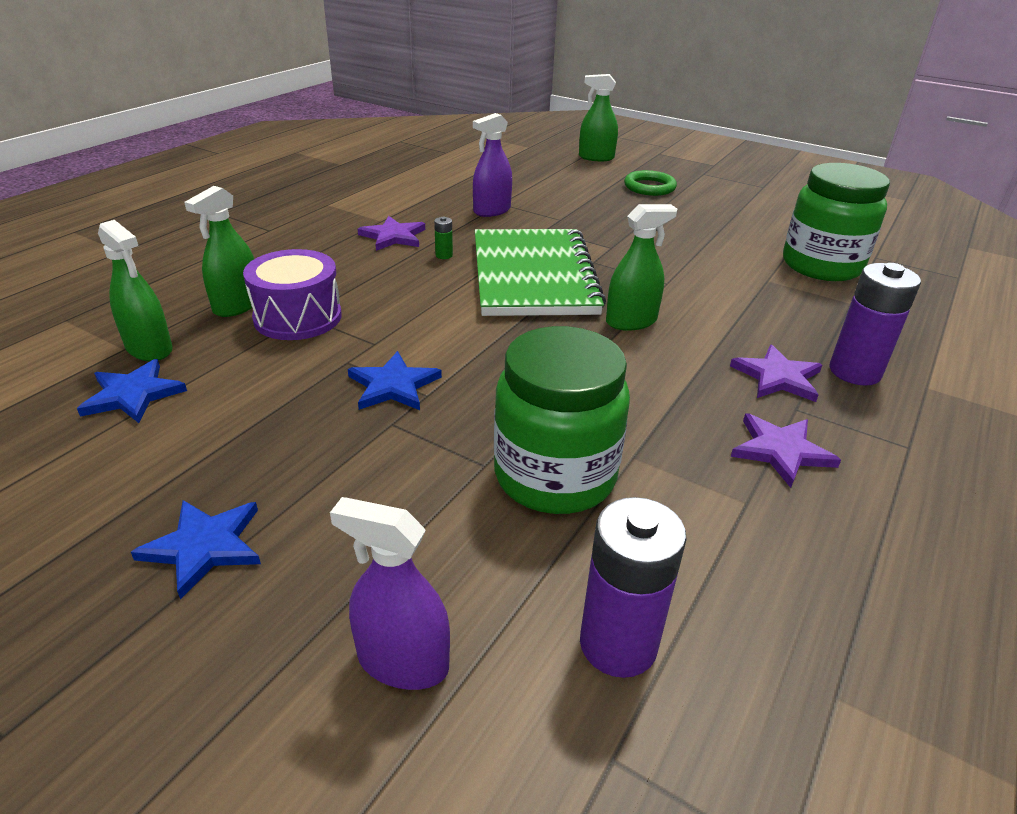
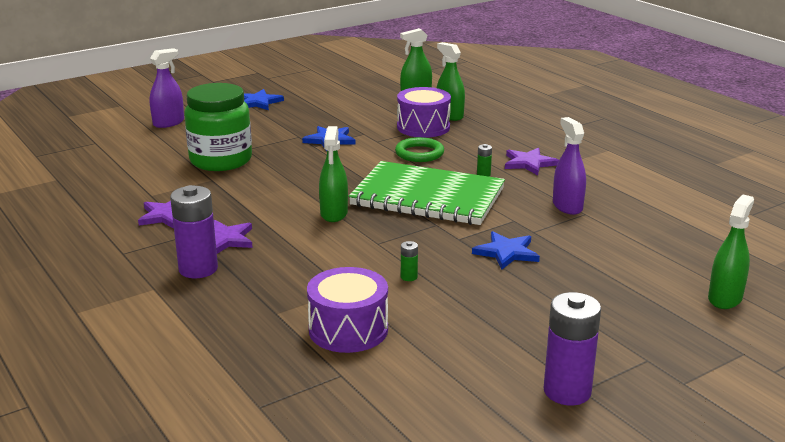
camera: 115 degrees right, 10 degrees down
blue star [77,359,187,423] -> blue star moved to [472,231,540,270]
purple battery [580,497,687,678] -> purple battery moved to [544,292,601,406]
green ring [624,170,677,196] -> green ring moved to [395,137,444,162]
green jar [783,163,890,281] -> purple drum [307,267,388,353]
none -> green battery [401,241,418,281]

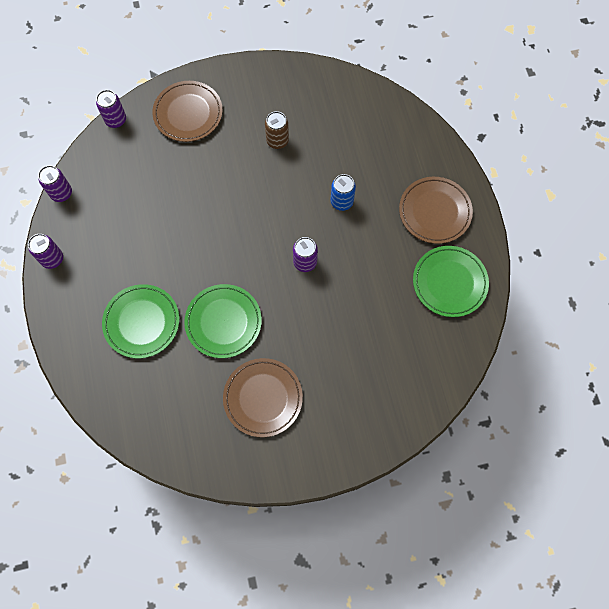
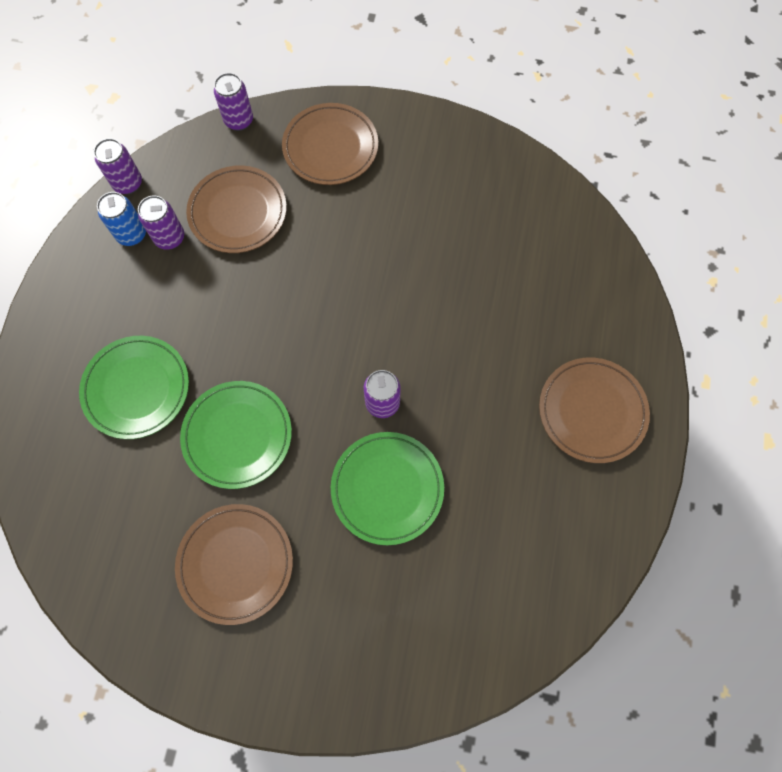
camera: 25 degrees right, 0 degrees up
purple can [28,234,63,269] -> purple can moved to [138,195,184,250]
brown can [265,111,289,149] -> none
blue can [331,174,356,211] -> blue can moved to [97,192,146,246]
green plate [413,246,489,317] -> green plate moved to [331,432,444,545]
none -> brown plate [186,166,287,253]

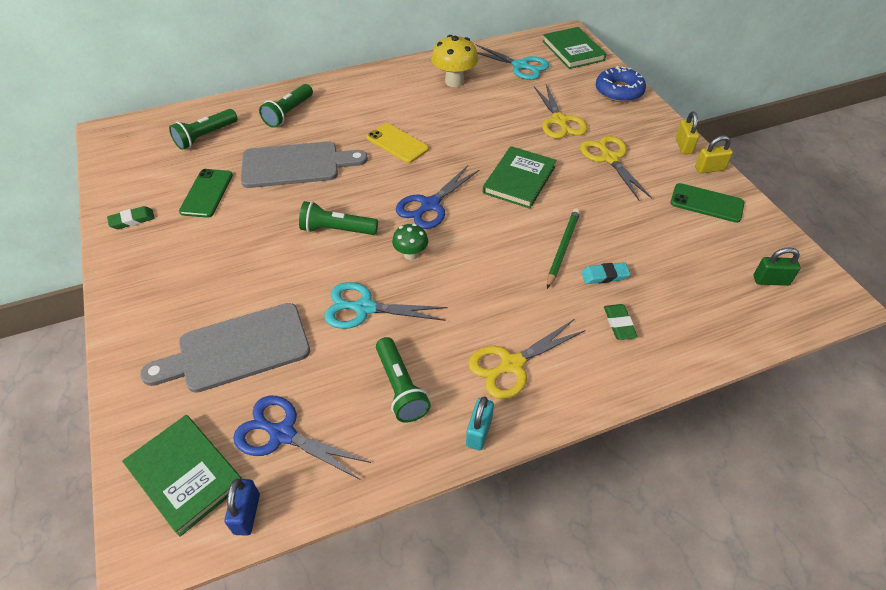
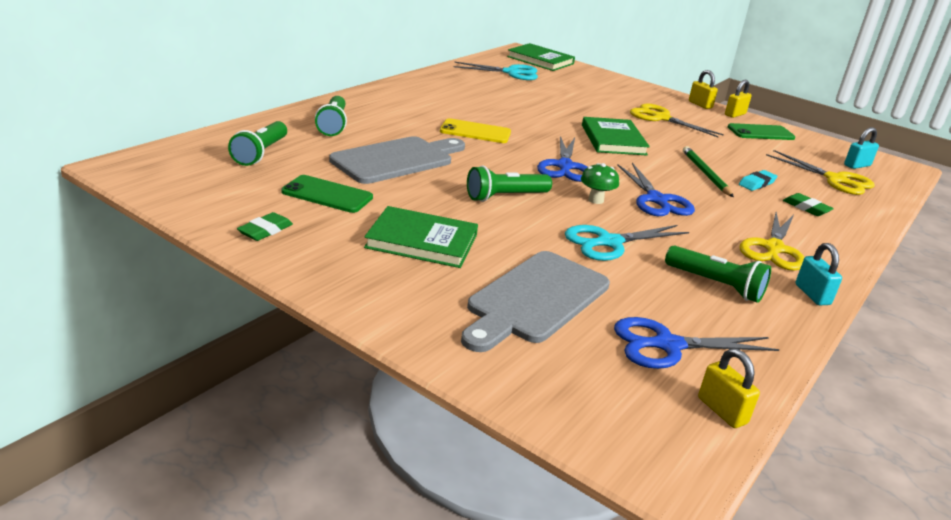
camera: 35 degrees left, 20 degrees down
green book [122,415,242,537] -> green book moved to [364,206,478,268]
green phone [179,169,233,218] -> green phone turned 45 degrees counterclockwise [281,175,373,213]
blue padlock [225,479,260,535] -> yellow padlock [698,348,760,428]
yellow mushroom [431,35,478,87] -> none
yellow scissors [534,84,587,139] -> yellow scissors moved to [766,150,875,195]
blue donut [596,66,646,102] -> none
green padlock [754,247,801,286] -> turquoise padlock [844,127,879,169]
none -> blue scissors [617,163,695,216]

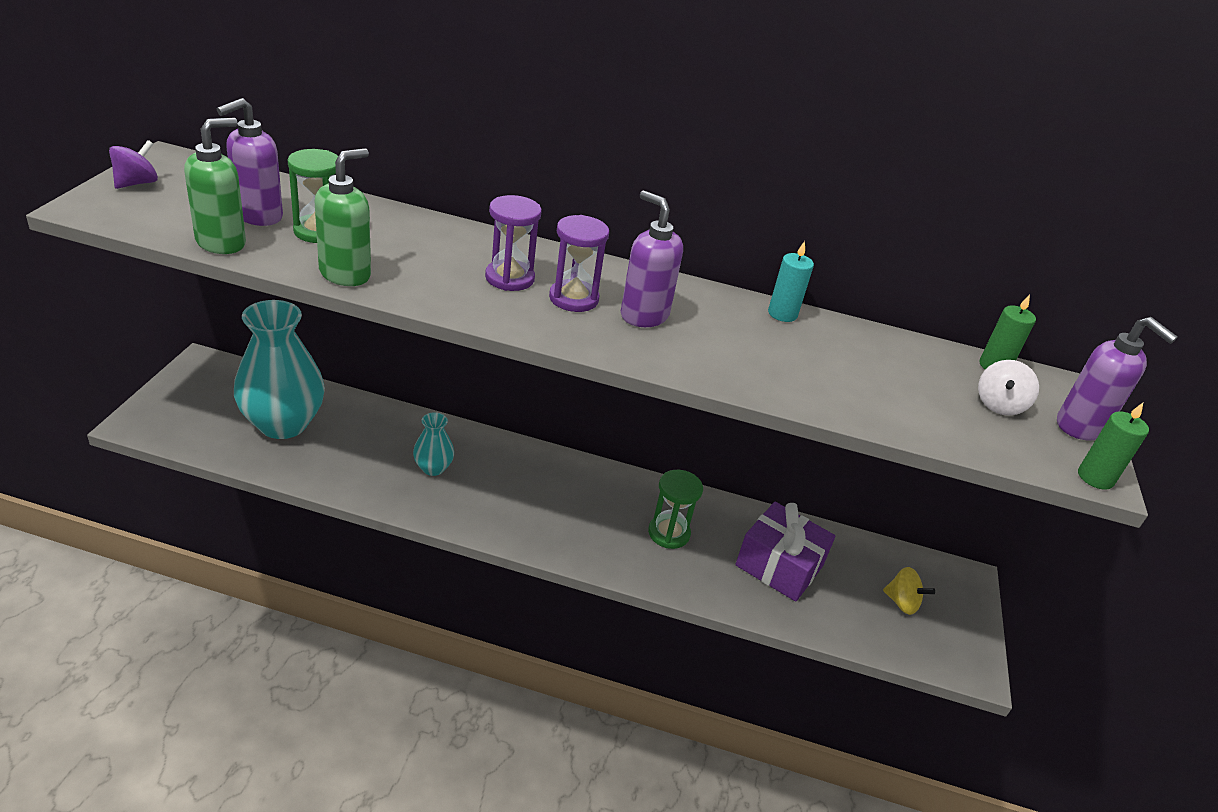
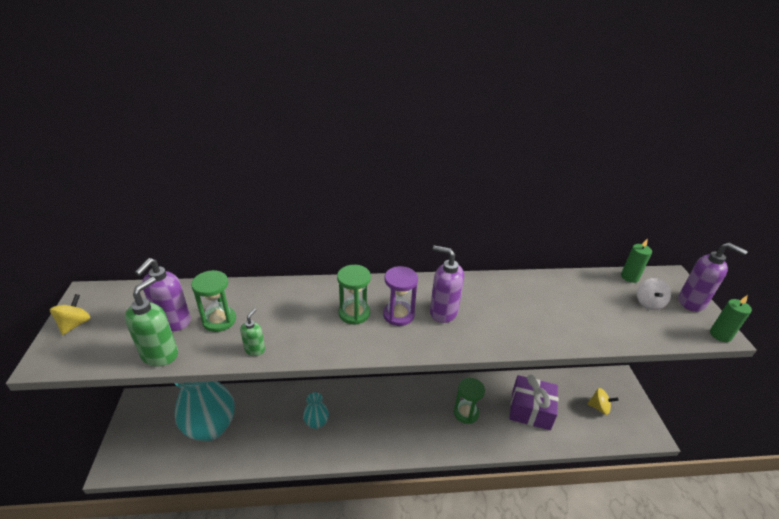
camera: 15 degrees left, 0 degrees up
purple spinning top [109,140,158,189] -> yellow spinning top [50,294,91,335]
green soap dispenser [315,148,371,286] -> green soap dispenser [240,308,265,356], size x0.56
purple hourglass [485,195,542,291] -> green hourglass [337,265,371,324]
turquoise candle [768,241,814,322] -> none

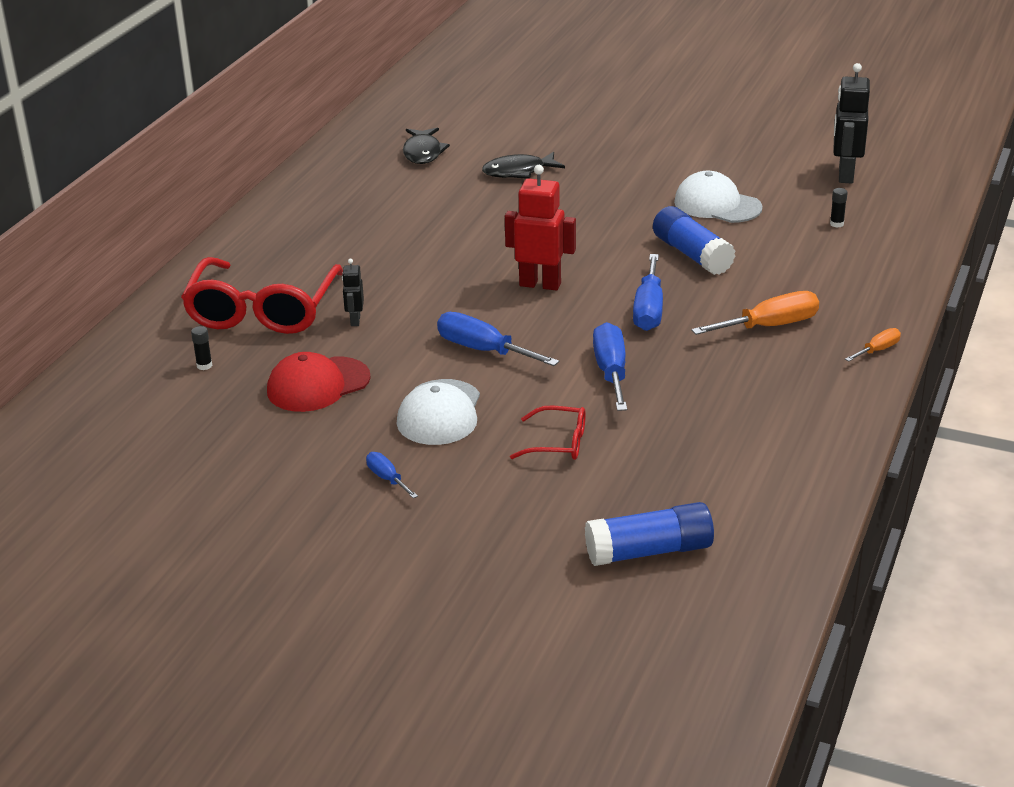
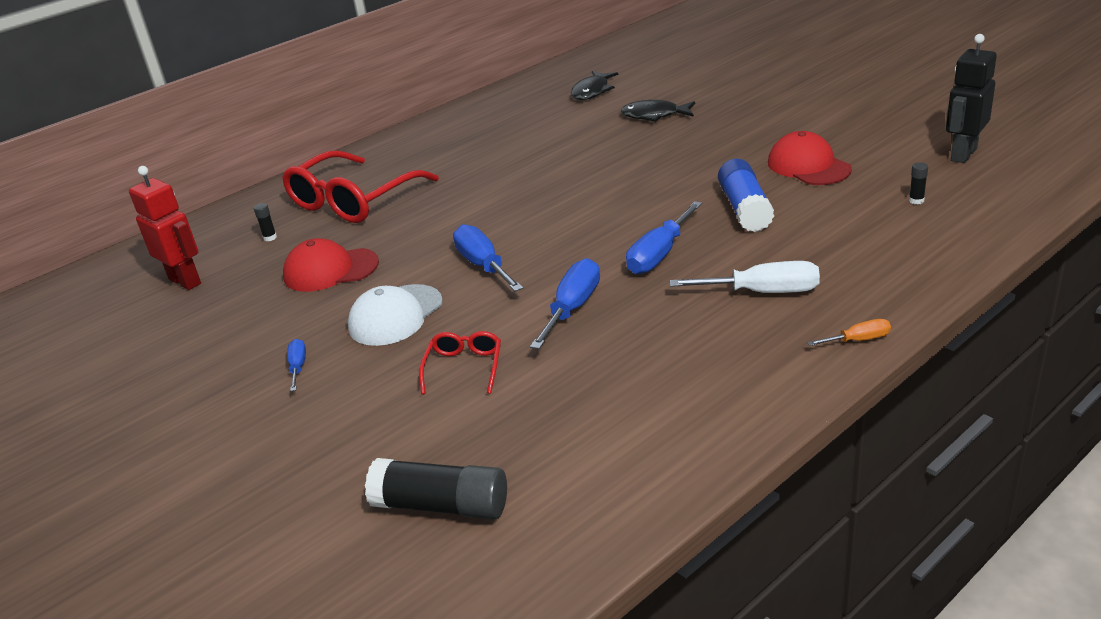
camera: 30 degrees right, 0 degrees up
black robot [342,259,364,326] -> none
red robot [505,165,576,291] -> red robot moved to [129,166,201,290]
red glasses [510,406,586,460] -> red glasses turned 120 degrees counterclockwise [419,331,501,395]
blue glue stick [585,502,714,566] -> black glue stick [365,458,507,520]
white cap [674,171,762,223] -> red cap [768,131,852,185]
orange screwdriver [691,291,819,335] -> white screwdriver [670,261,820,293]

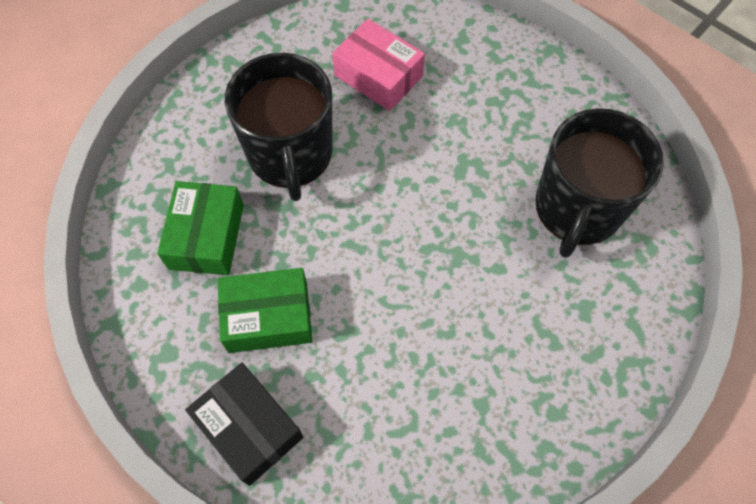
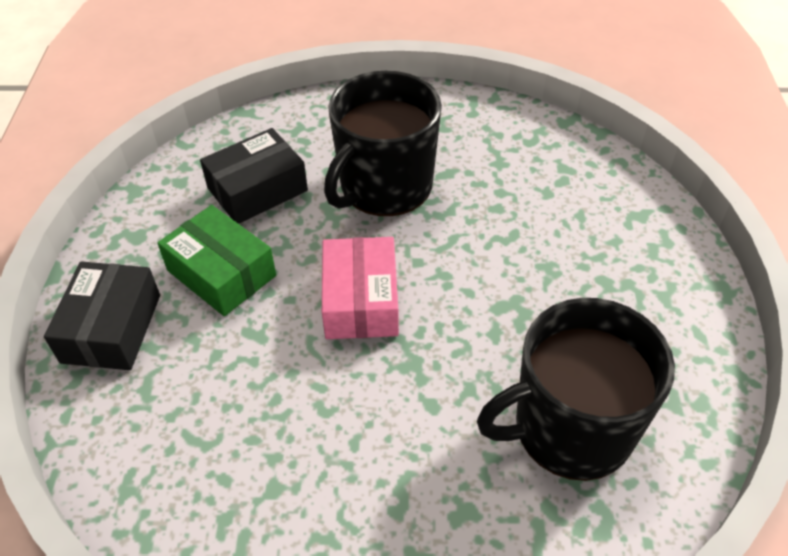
camera: 50 degrees right, 15 degrees down
green box [157,181,244,275] -> black box [200,128,308,224]
pink box [332,19,425,111] -> pink box moved to [322,237,399,339]

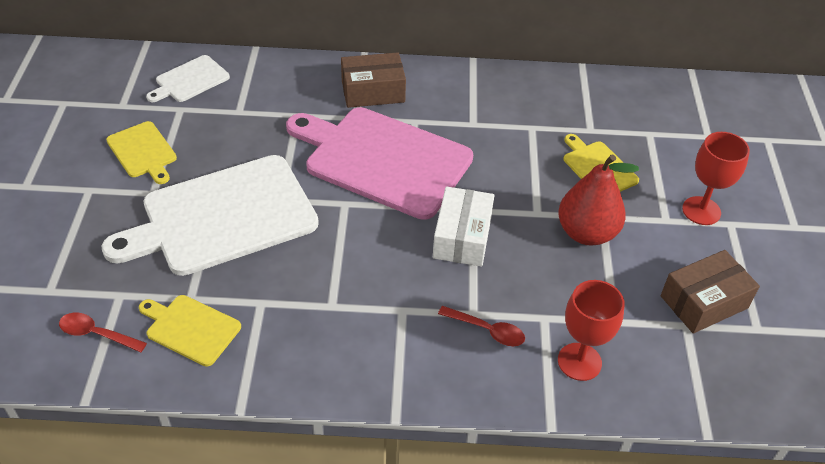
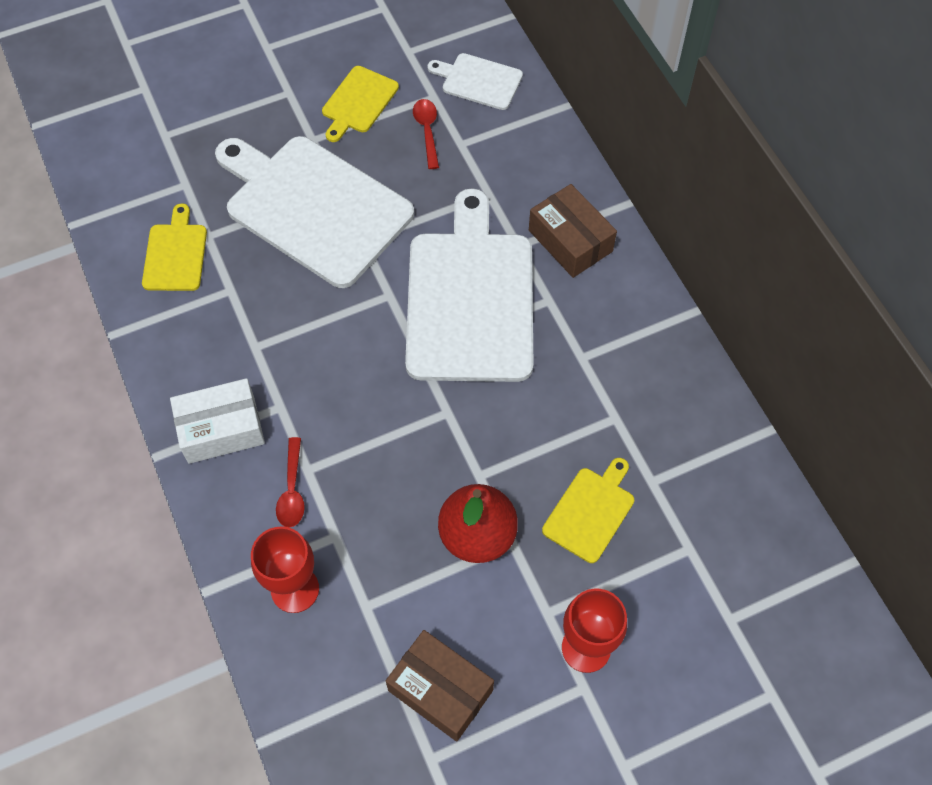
camera: 65 degrees right, 15 degrees up
red spoon [59,313,147,352] -> red spoon moved to [413,99,439,169]
pink cutting board [286,107,473,220] -> white cutting board [405,189,533,382]
white box [433,186,495,267] -> white box moved to [170,378,265,464]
======
**Your task**
Your job is to repeat the data exactly, leaving each picture out.

**Exercise response**
camera: 115 degrees right, 10 degrees down
blue star [77,359,187,423] -> blue star moved to [472,231,540,270]
purple battery [580,497,687,678] -> purple battery moved to [544,292,601,406]
green ring [624,170,677,196] -> green ring moved to [395,137,444,162]
green jar [783,163,890,281] -> purple drum [307,267,388,353]
none -> green battery [401,241,418,281]

camera: 25 degrees right, 0 degrees up
purple can [28,234,63,269] -> purple can moved to [138,195,184,250]
brown can [265,111,289,149] -> none
blue can [331,174,356,211] -> blue can moved to [97,192,146,246]
green plate [413,246,489,317] -> green plate moved to [331,432,444,545]
none -> brown plate [186,166,287,253]

camera: 35 degrees left, 20 degrees down
green book [122,415,242,537] -> green book moved to [364,206,478,268]
green phone [179,169,233,218] -> green phone turned 45 degrees counterclockwise [281,175,373,213]
blue padlock [225,479,260,535] -> yellow padlock [698,348,760,428]
yellow mushroom [431,35,478,87] -> none
yellow scissors [534,84,587,139] -> yellow scissors moved to [766,150,875,195]
blue donut [596,66,646,102] -> none
green padlock [754,247,801,286] -> turquoise padlock [844,127,879,169]
none -> blue scissors [617,163,695,216]

camera: 15 degrees left, 0 degrees up
purple spinning top [109,140,158,189] -> yellow spinning top [50,294,91,335]
green soap dispenser [315,148,371,286] -> green soap dispenser [240,308,265,356], size x0.56
purple hourglass [485,195,542,291] -> green hourglass [337,265,371,324]
turquoise candle [768,241,814,322] -> none

camera: 30 degrees right, 0 degrees up
black robot [342,259,364,326] -> none
red robot [505,165,576,291] -> red robot moved to [129,166,201,290]
red glasses [510,406,586,460] -> red glasses turned 120 degrees counterclockwise [419,331,501,395]
blue glue stick [585,502,714,566] -> black glue stick [365,458,507,520]
white cap [674,171,762,223] -> red cap [768,131,852,185]
orange screwdriver [691,291,819,335] -> white screwdriver [670,261,820,293]

camera: 50 degrees right, 15 degrees down
green box [157,181,244,275] -> black box [200,128,308,224]
pink box [332,19,425,111] -> pink box moved to [322,237,399,339]

camera: 65 degrees right, 15 degrees up
red spoon [59,313,147,352] -> red spoon moved to [413,99,439,169]
pink cutting board [286,107,473,220] -> white cutting board [405,189,533,382]
white box [433,186,495,267] -> white box moved to [170,378,265,464]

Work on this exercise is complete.